■ Task to carry out ■
Check each line of the records below and collect those holding "none".

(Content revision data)
↓↓↓
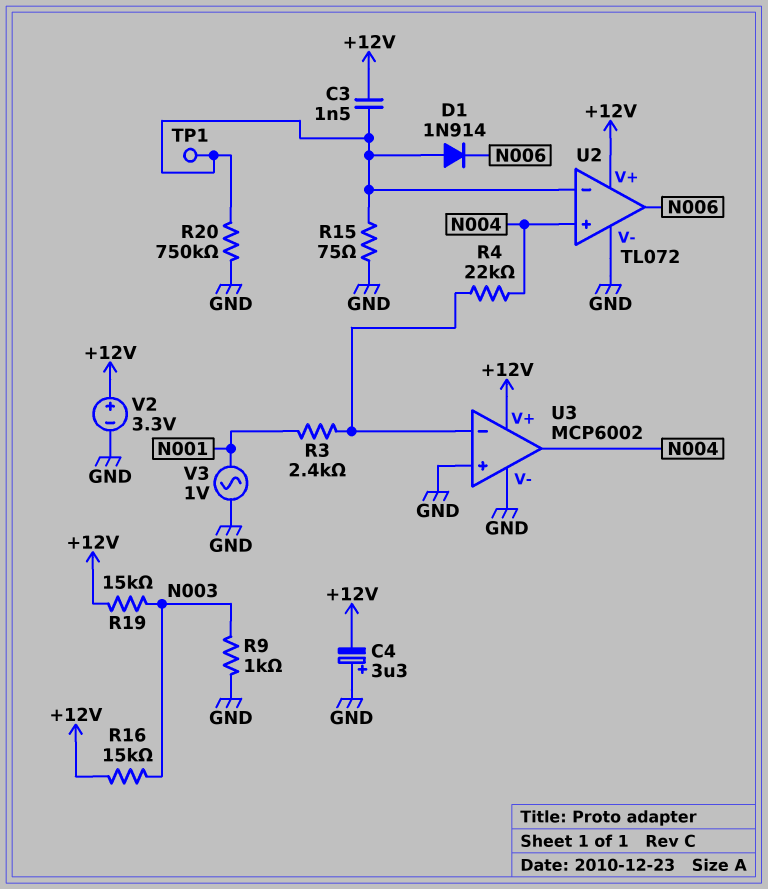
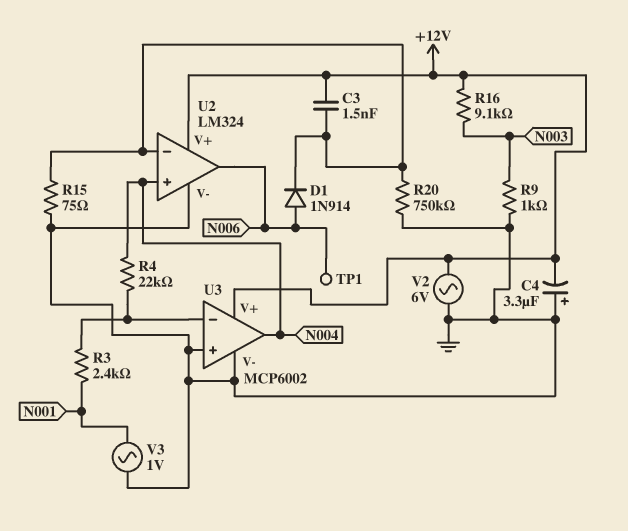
D1: diode 1N914 (A U2/in-, K N006) -> diode 1N914 (A N006, K U2/in-)
R16: 15k (+12V, N003) -> 9.1k (+12V, N003)
R19: 15k (+12V, N003) -> none
TP1: test point (U2/in-) -> test point (N006)
U2: TL072 -> LM324
V2: 3.3V (plus +12V, minus GND) -> AC 6V (+12V, GND)

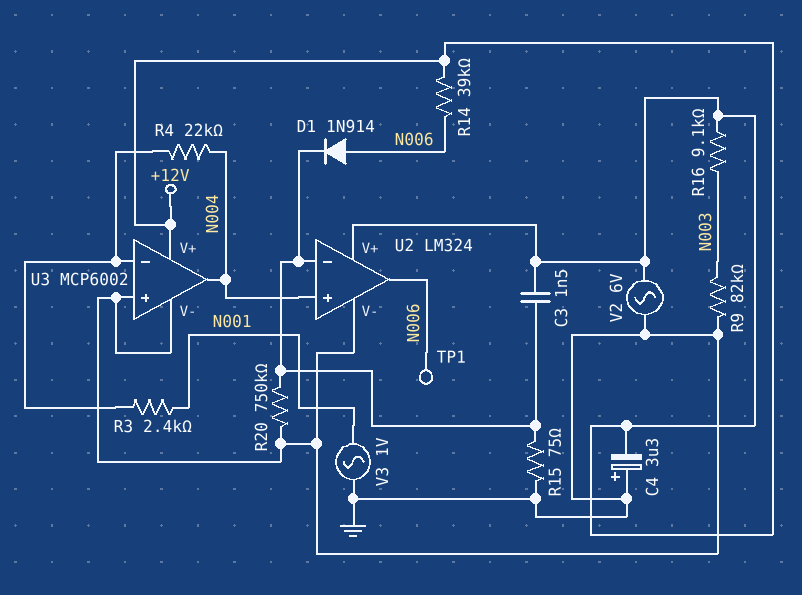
R9: 1k (GND, N003) -> 82k (GND, N003)
R14: none -> 39k (+12V, N006)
↑↑↑
■ Output ■
R19: 15k (+12V, N003) -> none
R14: none -> 39k (+12V, N006)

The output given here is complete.